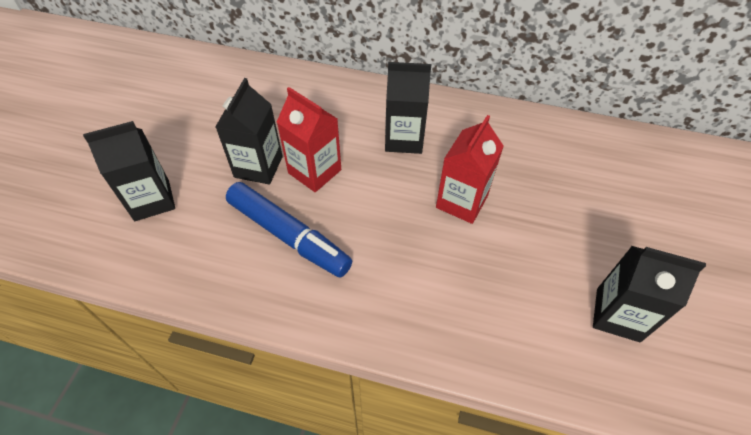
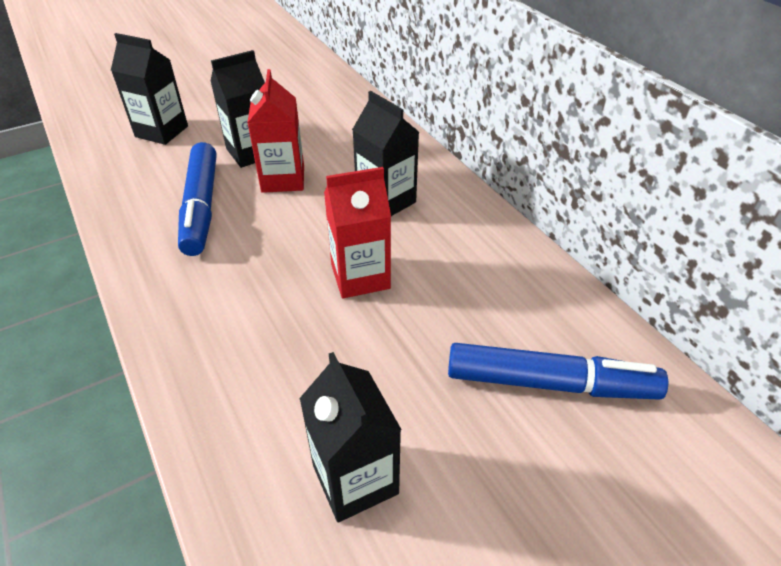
camera: 45 degrees right, 10 degrees down
none -> blue marker [448,343,668,399]

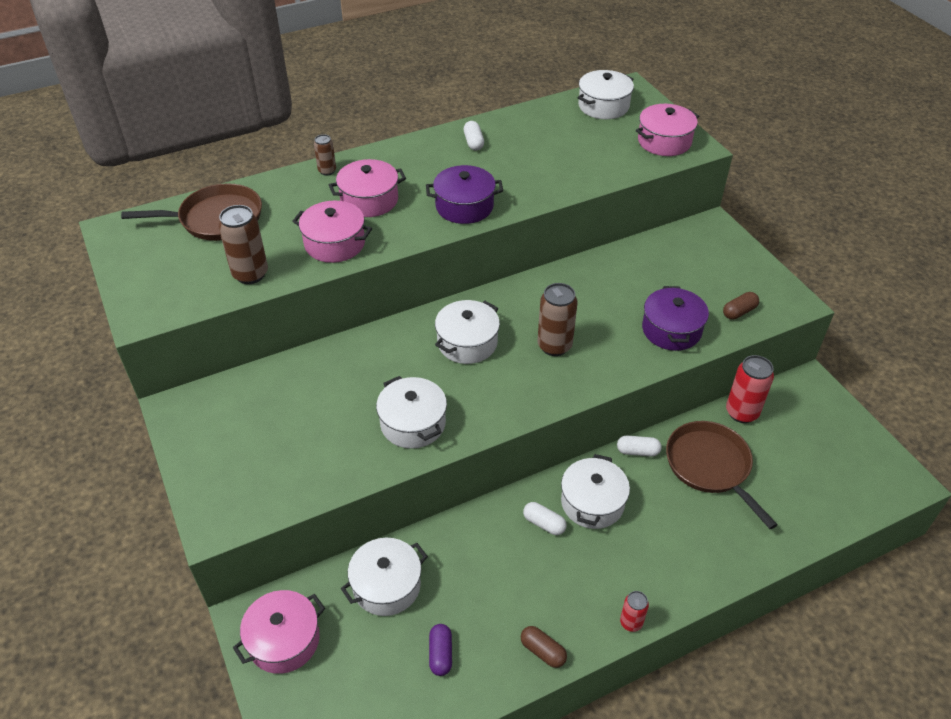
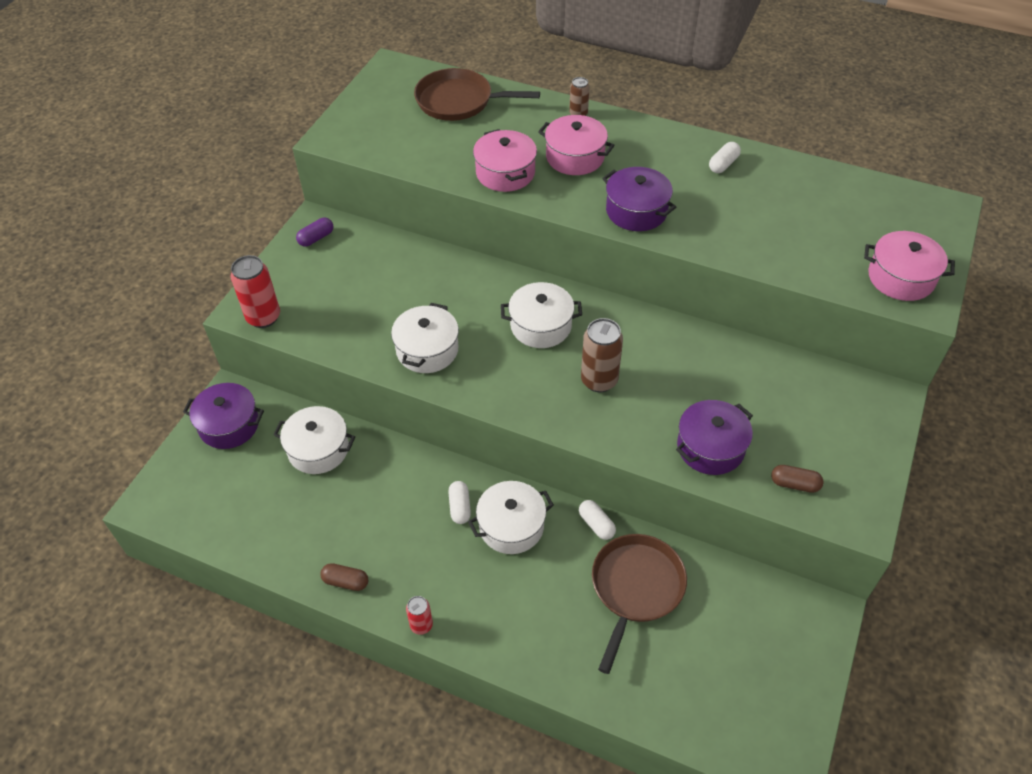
camera: 50 degrees right, 5 degrees up
brown pan [121,183,262,241] -> brown pan turned 150 degrees clockwise [414,68,540,121]
brown can [218,205,268,284] -> none
pink pot [233,590,325,674] -> purple pot [183,383,264,449]
purple capsule [429,624,452,676] -> purple capsule moved to [296,217,334,247]
brown capsule [521,626,567,668] -> brown capsule turned 75 degrees counterclockwise [320,563,368,591]
white pot [578,70,634,119] -> none
red can [726,355,774,423] -> red can moved to [231,255,280,328]

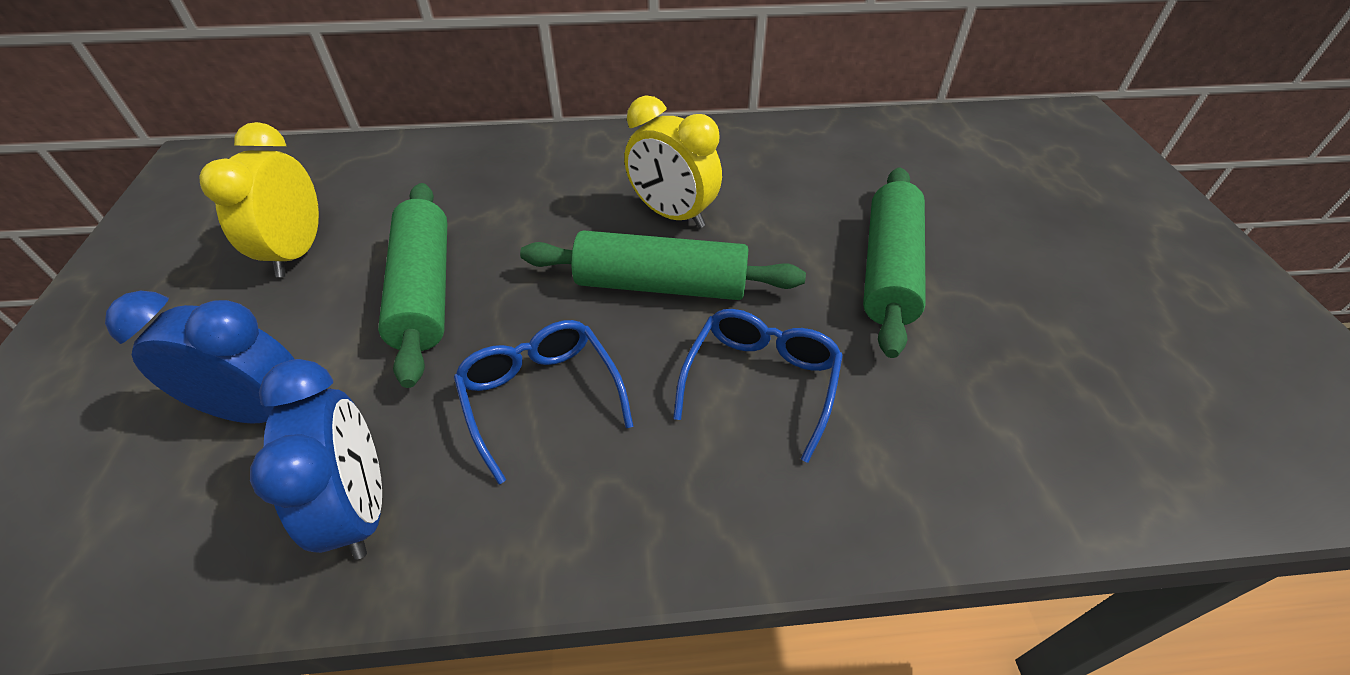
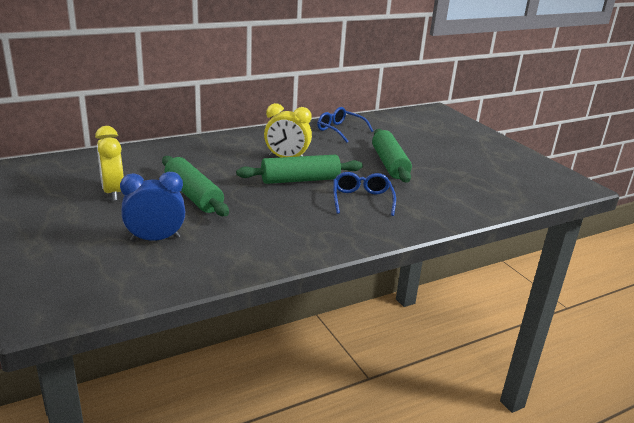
camera: 25 degrees left, 20 degrees down
blue clock [250,359,382,560] -> none
blue glasses [454,320,633,484] -> blue glasses moved to [317,107,373,143]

**ACTION ITEM**
Once more, please print the whole listing exactly, omitting each image.

**RESPONSE TO THE EXERCISE**
camera: 45 degrees right, 10 degrees down
none -> blue marker [448,343,668,399]

camera: 50 degrees right, 5 degrees up
brown pan [121,183,262,241] -> brown pan turned 150 degrees clockwise [414,68,540,121]
brown can [218,205,268,284] -> none
pink pot [233,590,325,674] -> purple pot [183,383,264,449]
purple capsule [429,624,452,676] -> purple capsule moved to [296,217,334,247]
brown capsule [521,626,567,668] -> brown capsule turned 75 degrees counterclockwise [320,563,368,591]
white pot [578,70,634,119] -> none
red can [726,355,774,423] -> red can moved to [231,255,280,328]

camera: 25 degrees left, 20 degrees down
blue clock [250,359,382,560] -> none
blue glasses [454,320,633,484] -> blue glasses moved to [317,107,373,143]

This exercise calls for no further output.